■ To do ■
Could you reproduce all the entries under this sentence exactly, leaving the images aside?

■ Data provided ■
------------------------------------

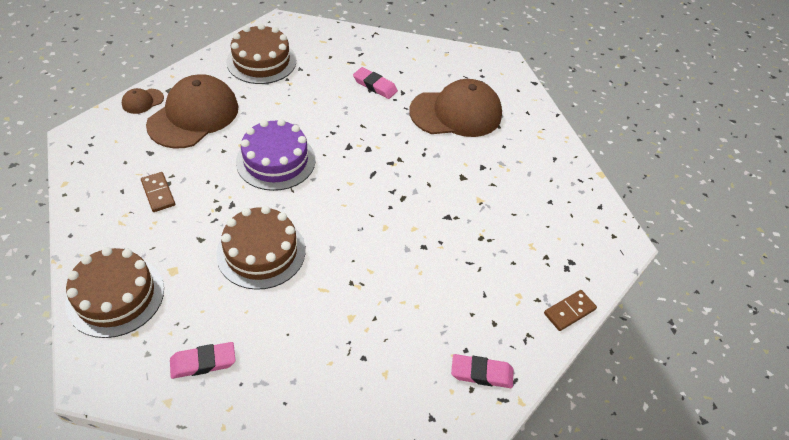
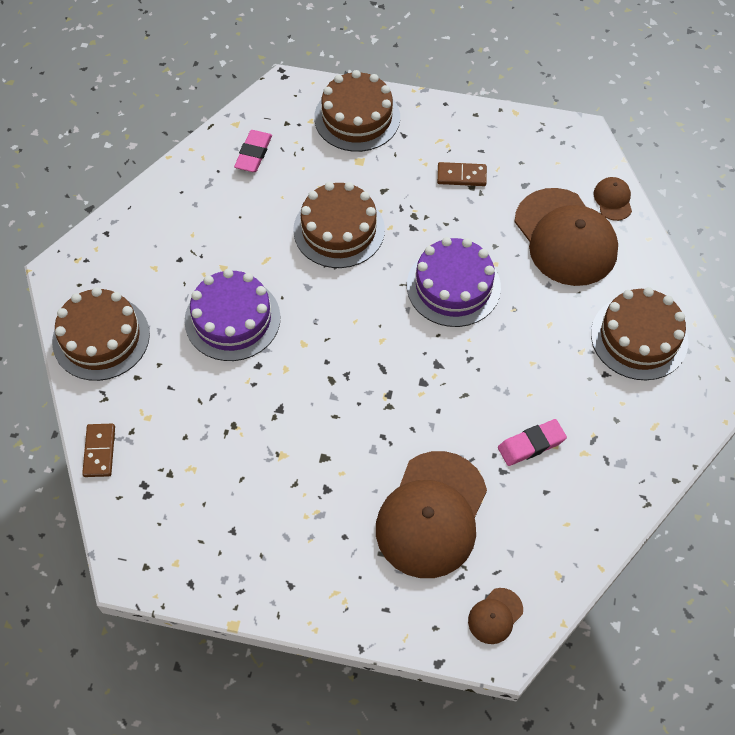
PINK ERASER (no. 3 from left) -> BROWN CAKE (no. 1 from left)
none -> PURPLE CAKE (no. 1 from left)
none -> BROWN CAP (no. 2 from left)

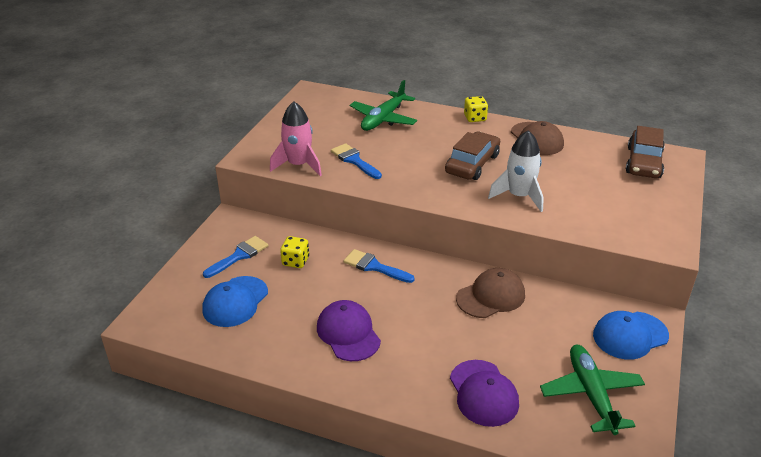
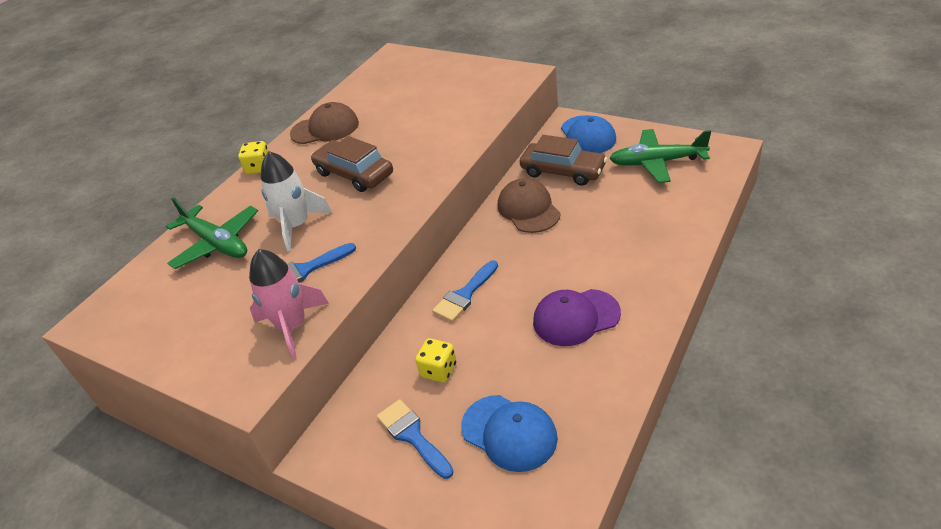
BROWN CAR (no. 2 from left), shifted
WHITE ROCKET, shifted
PURPLE CAP (no. 2 from left) -> none

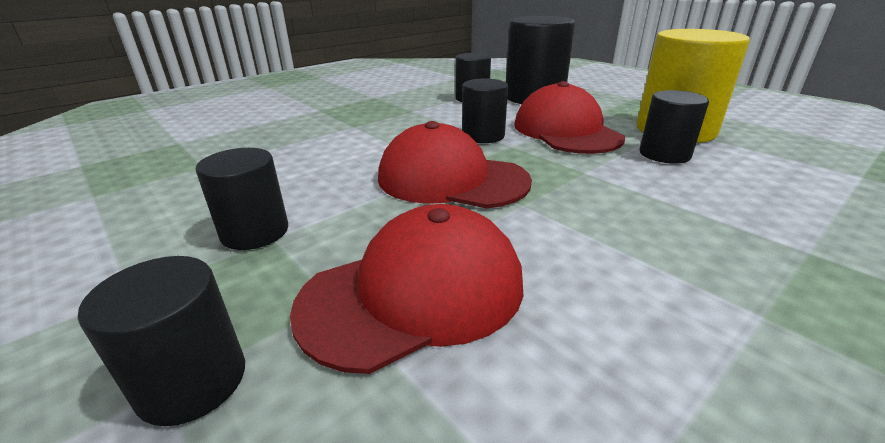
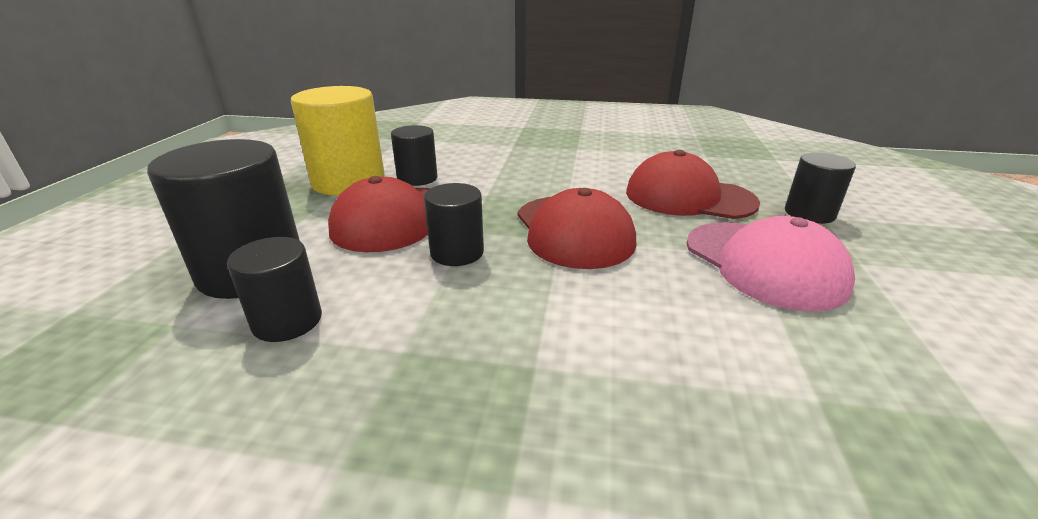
BLACK CYLINDER (no. 2 from left) -> PINK CAP

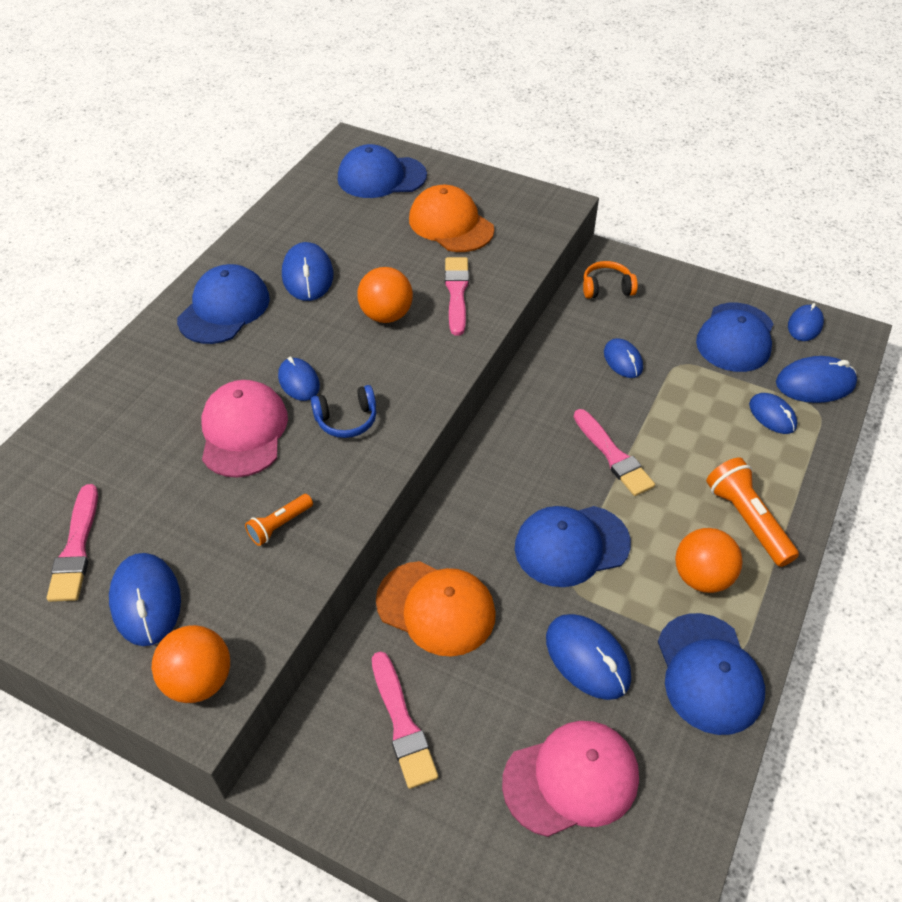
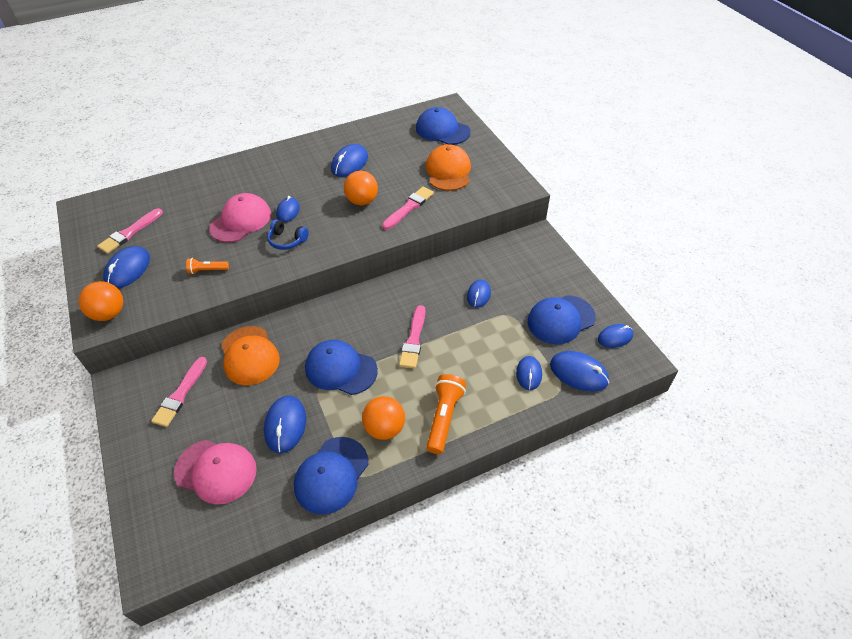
ORANGE HEADPHONES -> none
BLUE CAP (no. 1 from left) -> none

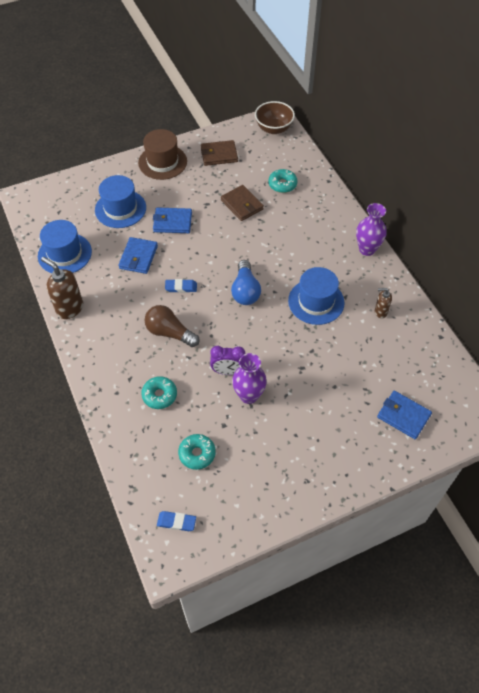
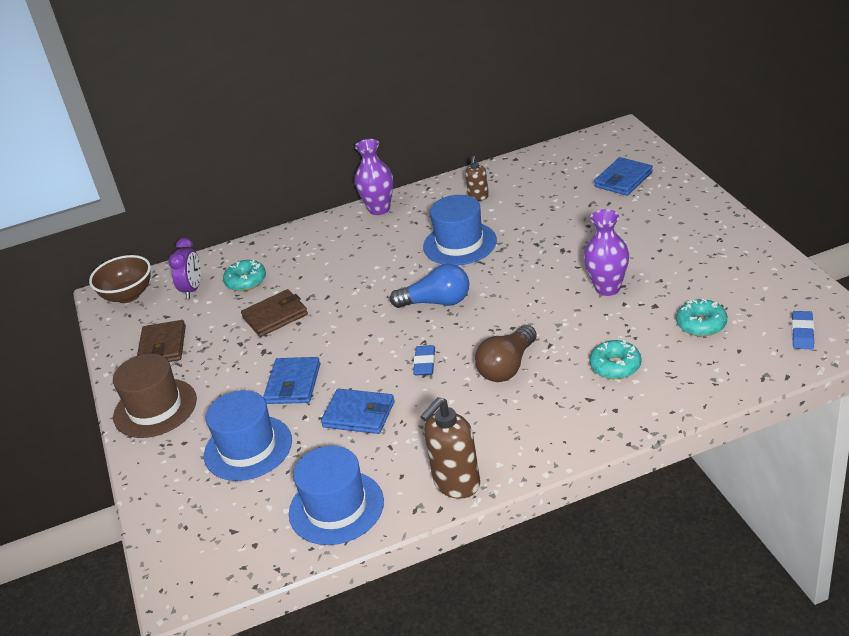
PURPLE CLOCK, shifted

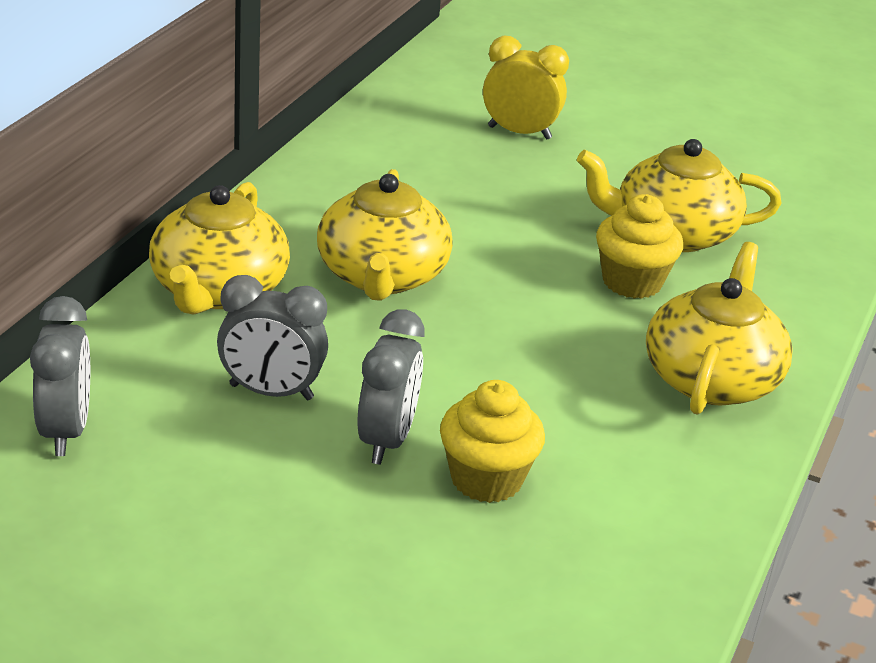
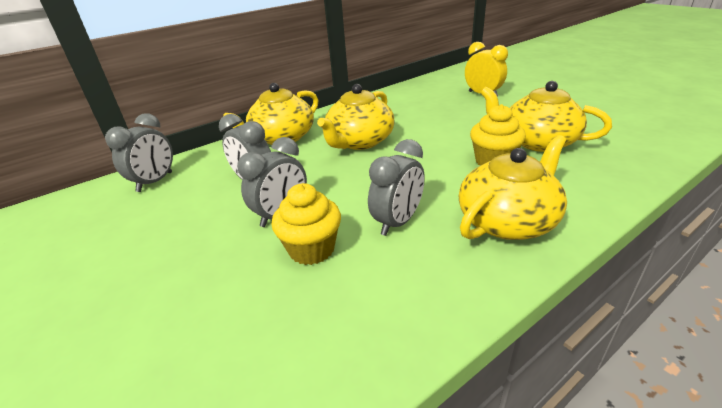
none -> GREY CLOCK (no. 4 from left)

------------------------------------

■ Problem solution ■
PINK ERASER (no. 3 from left) -> BROWN CAKE (no. 1 from left)
none -> PURPLE CAKE (no. 1 from left)
none -> BROWN CAP (no. 2 from left)

BROWN CAR (no. 2 from left), shifted
WHITE ROCKET, shifted
PURPLE CAP (no. 2 from left) -> none

BLACK CYLINDER (no. 2 from left) -> PINK CAP

ORANGE HEADPHONES -> none
BLUE CAP (no. 1 from left) -> none

PURPLE CLOCK, shifted

none -> GREY CLOCK (no. 4 from left)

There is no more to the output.